Aim of the exercise: Find, in the records below, the line that contains "PIR3 pin GND: GND -> VIN" and the line that contains "KEYS1 pin K3: 11 -> A1". Copy those two lines and everything between them exactly, but not the pictures.

Material provided:
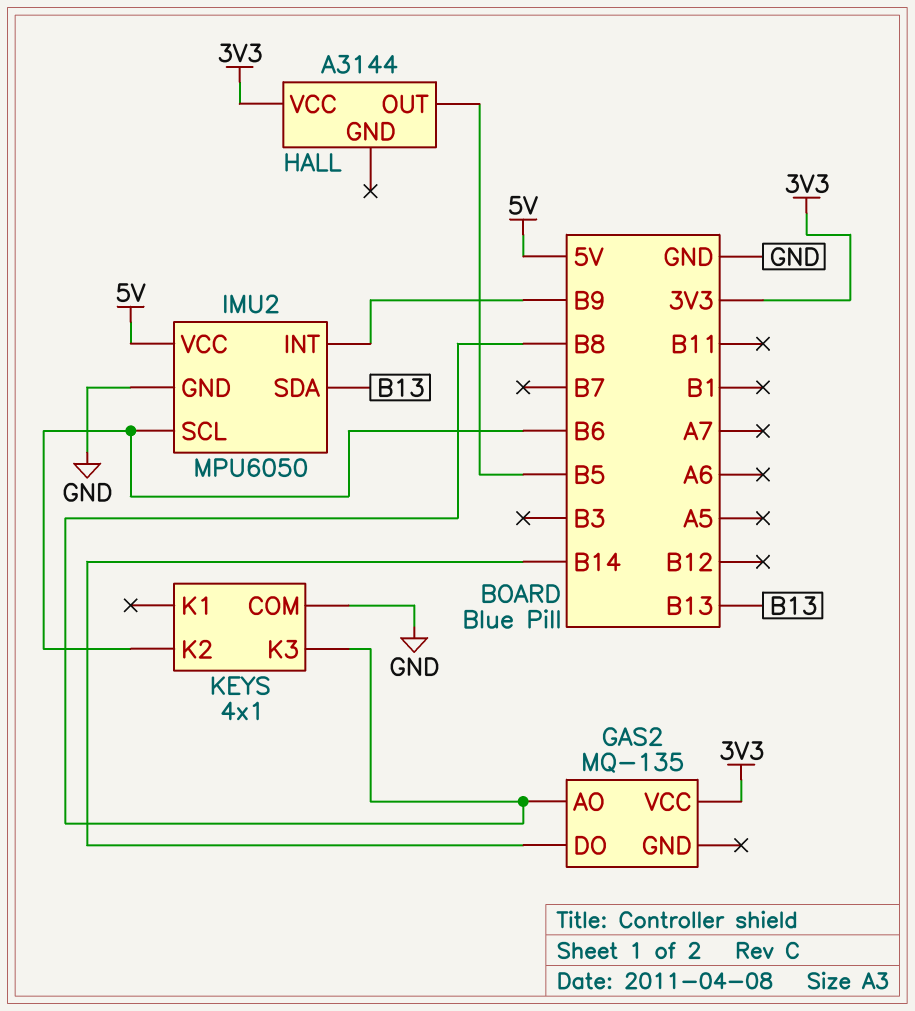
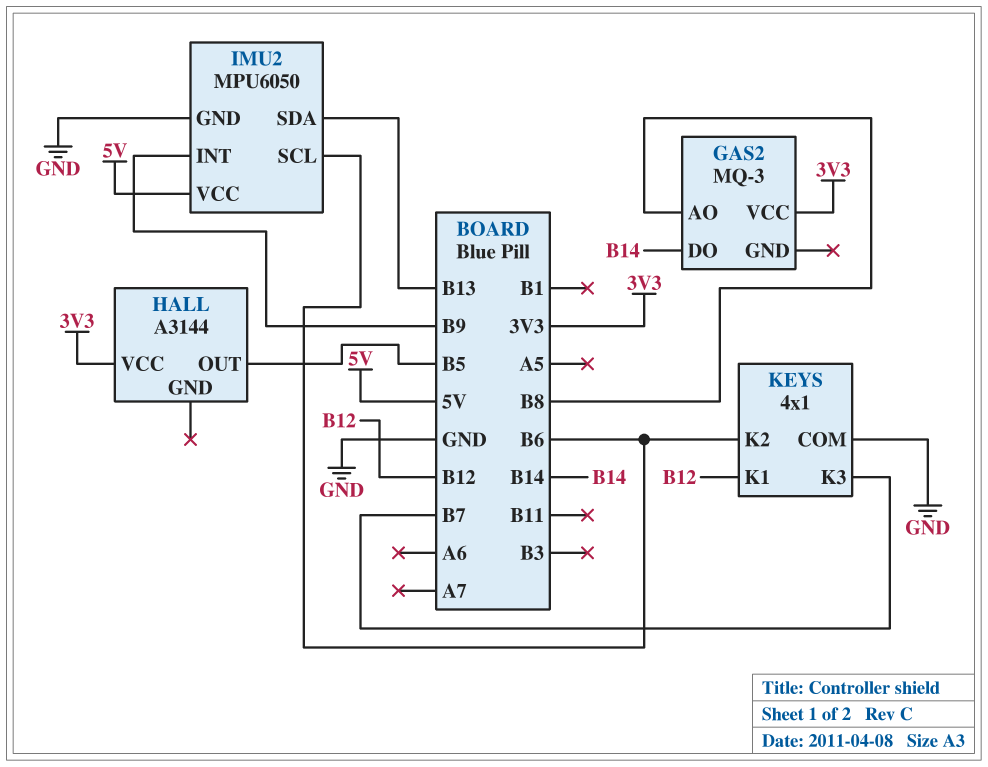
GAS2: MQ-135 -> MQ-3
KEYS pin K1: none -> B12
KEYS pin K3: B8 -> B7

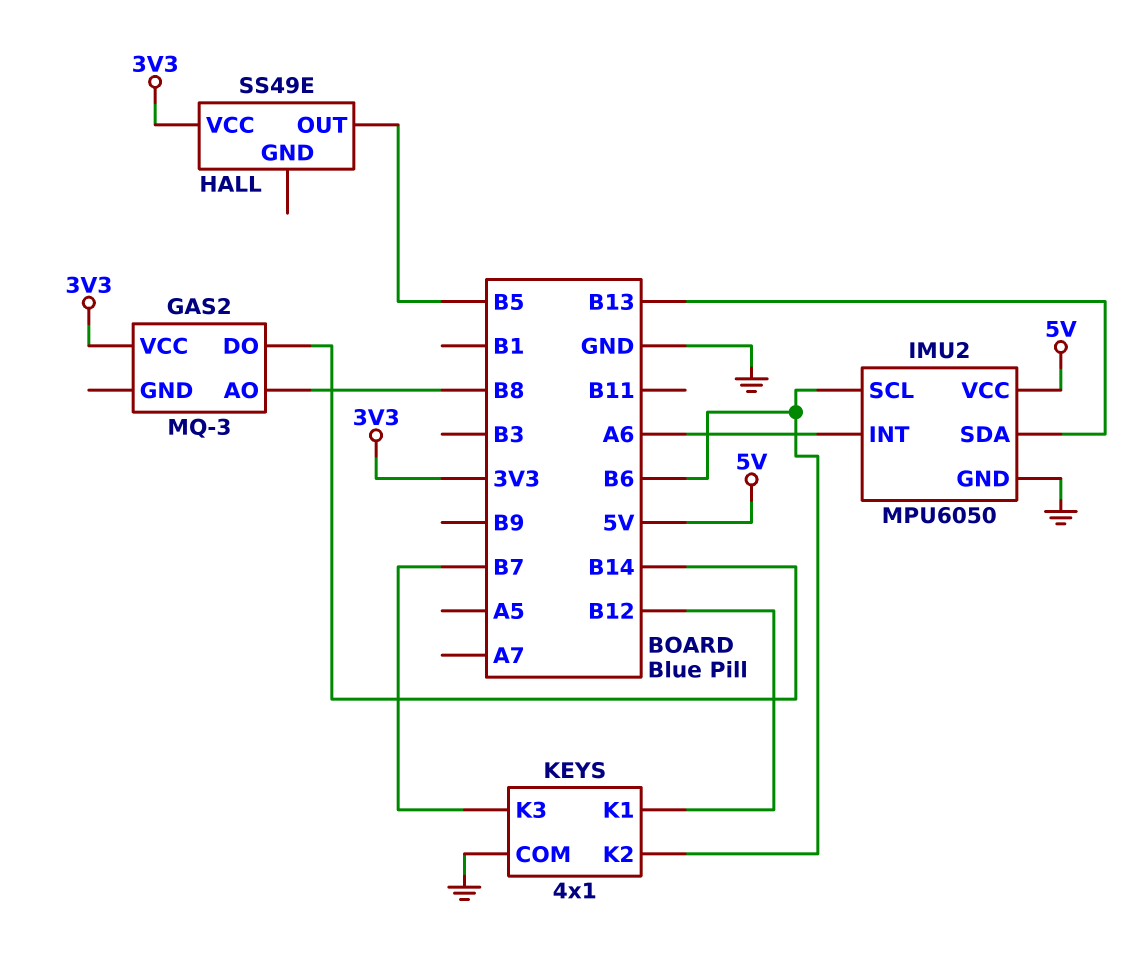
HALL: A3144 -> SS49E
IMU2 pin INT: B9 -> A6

==

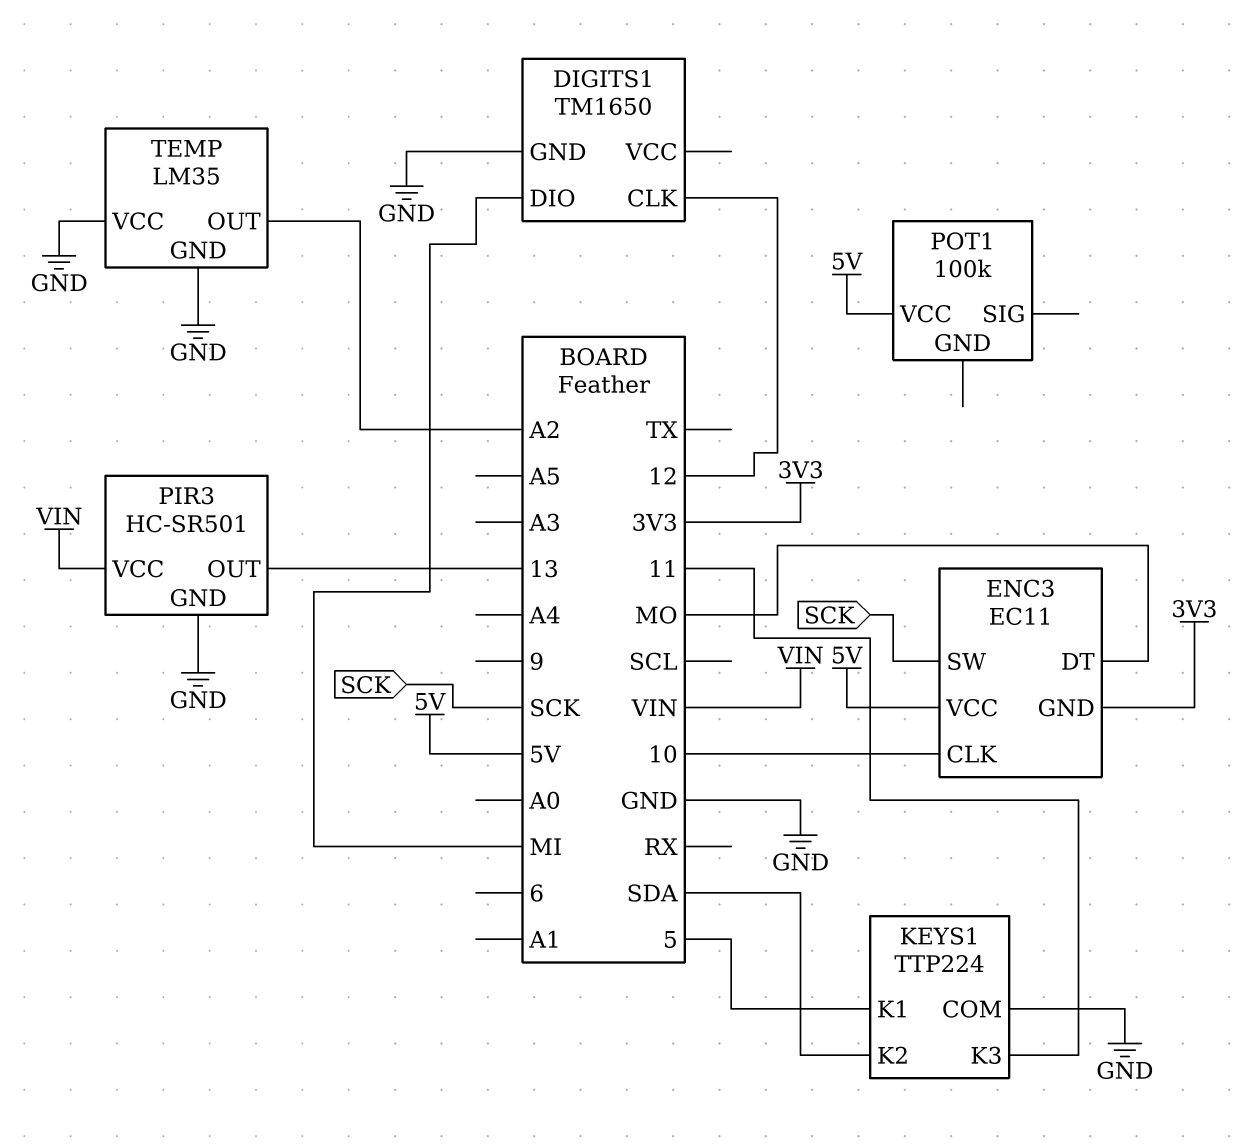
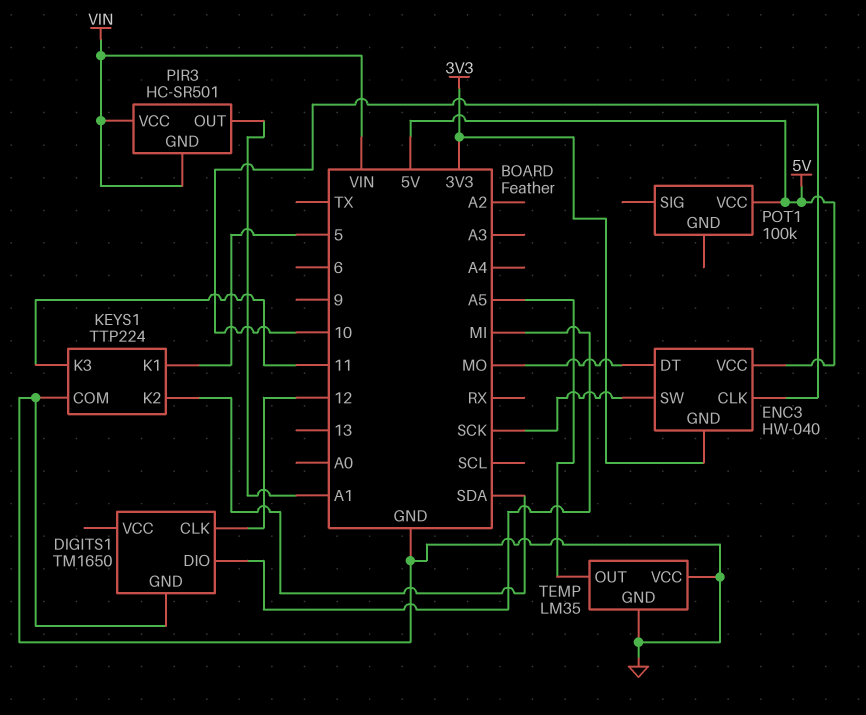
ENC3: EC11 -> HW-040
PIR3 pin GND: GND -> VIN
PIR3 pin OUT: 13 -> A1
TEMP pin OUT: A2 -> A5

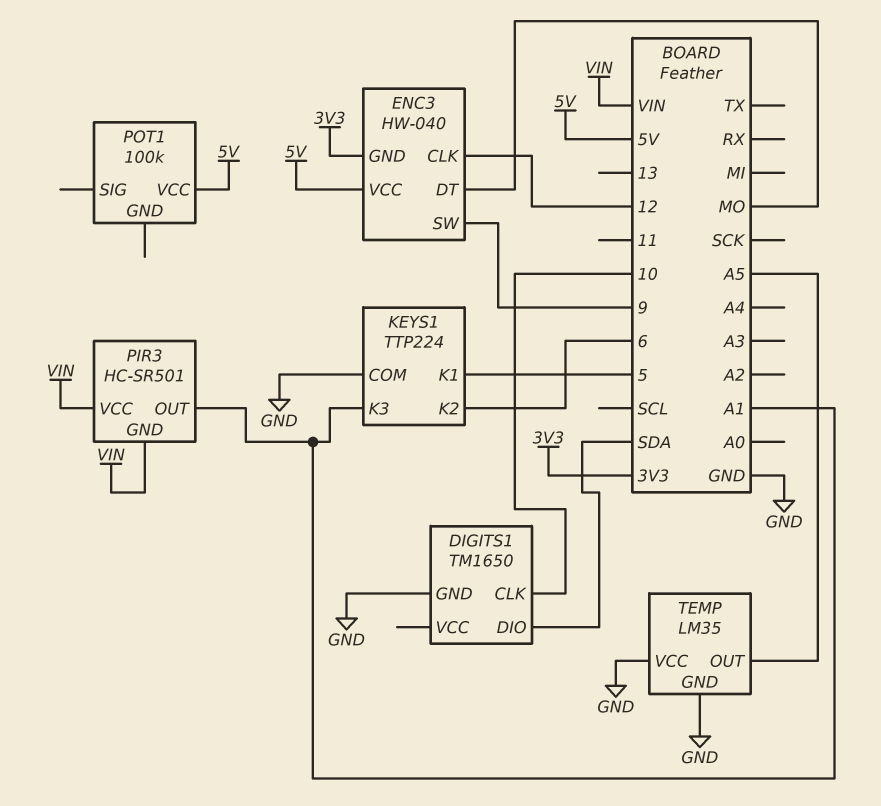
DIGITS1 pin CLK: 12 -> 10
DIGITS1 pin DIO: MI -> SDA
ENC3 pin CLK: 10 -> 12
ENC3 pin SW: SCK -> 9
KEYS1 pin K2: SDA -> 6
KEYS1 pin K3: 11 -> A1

Expected answer:
PIR3 pin GND: GND -> VIN
PIR3 pin OUT: 13 -> A1
TEMP pin OUT: A2 -> A5

DIGITS1 pin CLK: 12 -> 10
DIGITS1 pin DIO: MI -> SDA
ENC3 pin CLK: 10 -> 12
ENC3 pin SW: SCK -> 9
KEYS1 pin K2: SDA -> 6
KEYS1 pin K3: 11 -> A1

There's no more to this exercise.